INPUT RECORDS >>
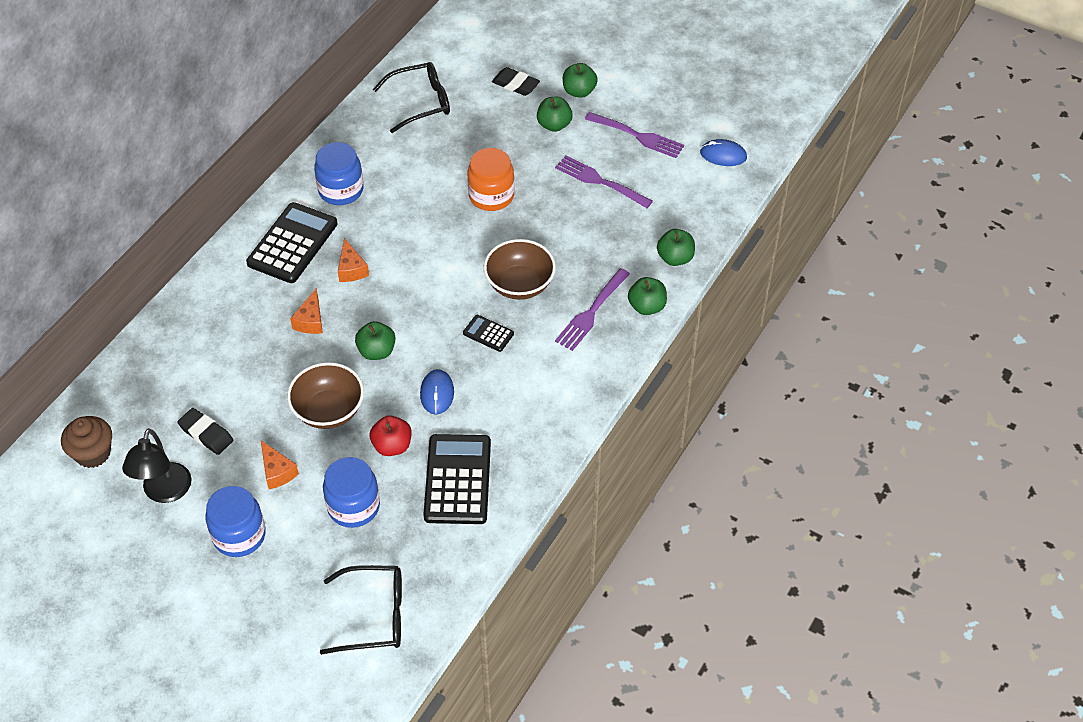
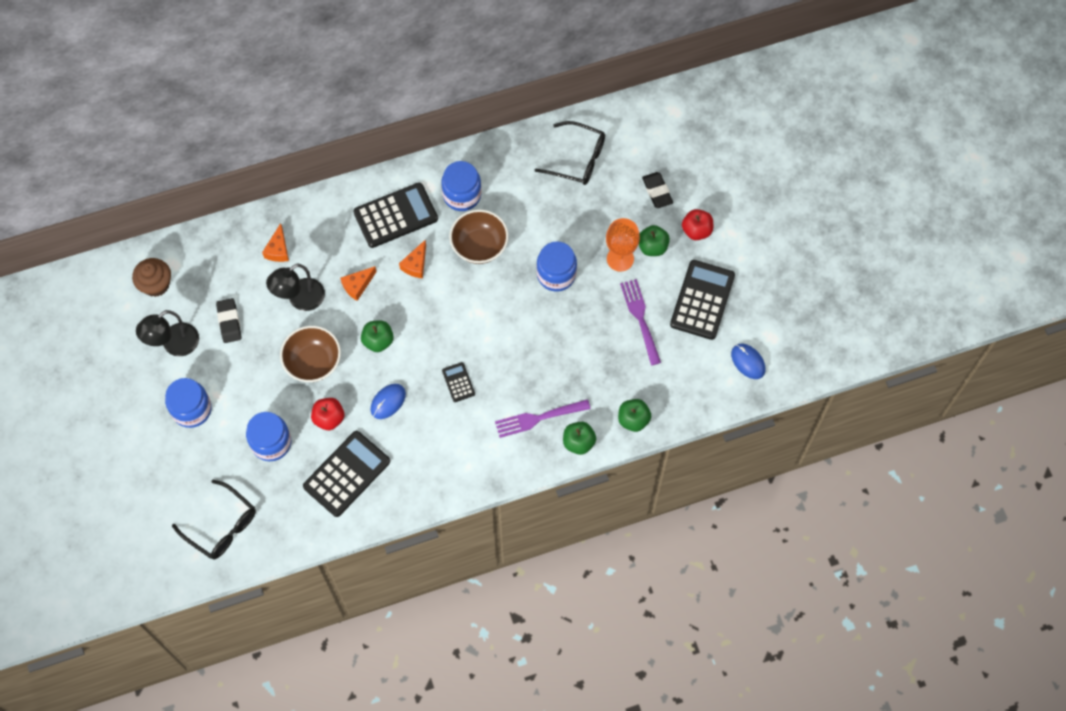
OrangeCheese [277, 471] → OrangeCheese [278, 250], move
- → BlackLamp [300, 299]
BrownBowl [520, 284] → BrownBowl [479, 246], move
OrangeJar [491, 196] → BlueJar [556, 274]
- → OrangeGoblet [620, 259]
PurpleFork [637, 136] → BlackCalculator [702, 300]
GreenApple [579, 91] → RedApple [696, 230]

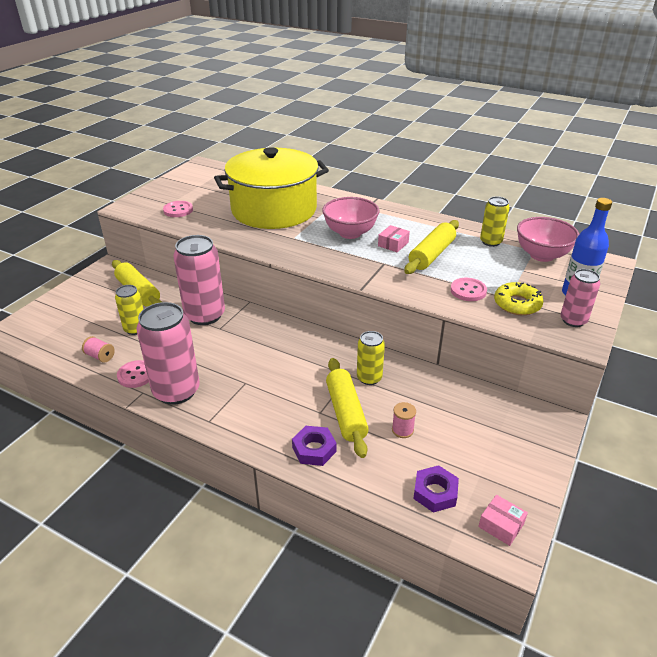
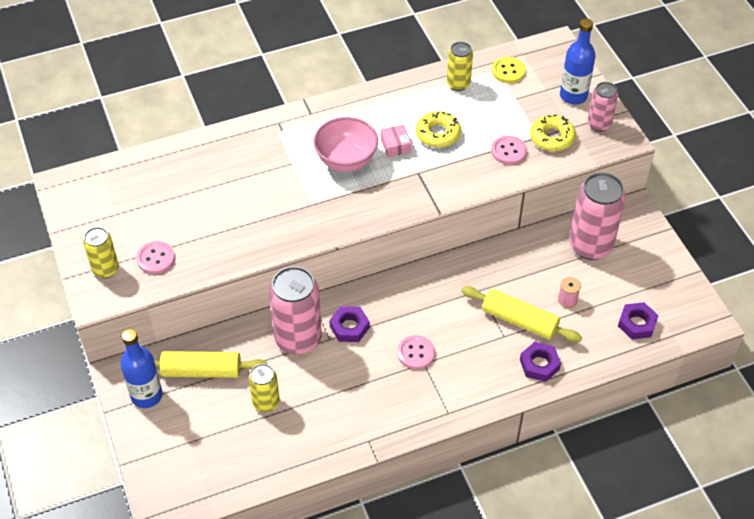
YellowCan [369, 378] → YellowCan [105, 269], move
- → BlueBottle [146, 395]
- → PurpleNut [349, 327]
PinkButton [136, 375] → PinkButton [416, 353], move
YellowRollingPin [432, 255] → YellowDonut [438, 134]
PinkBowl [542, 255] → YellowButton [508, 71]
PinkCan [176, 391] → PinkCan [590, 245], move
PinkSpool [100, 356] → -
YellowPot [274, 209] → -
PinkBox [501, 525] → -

EXERCISE OBJECTIVE >> Starting at the line that contains "PinkCan [176, 391] → PinkCan [590, 245], move", repeat each line exactly through the last one in the listing. Include both of those lines and nothing more.

ANSWER SPACE >>
PinkCan [176, 391] → PinkCan [590, 245], move
PinkSpool [100, 356] → -
YellowPot [274, 209] → -
PinkBox [501, 525] → -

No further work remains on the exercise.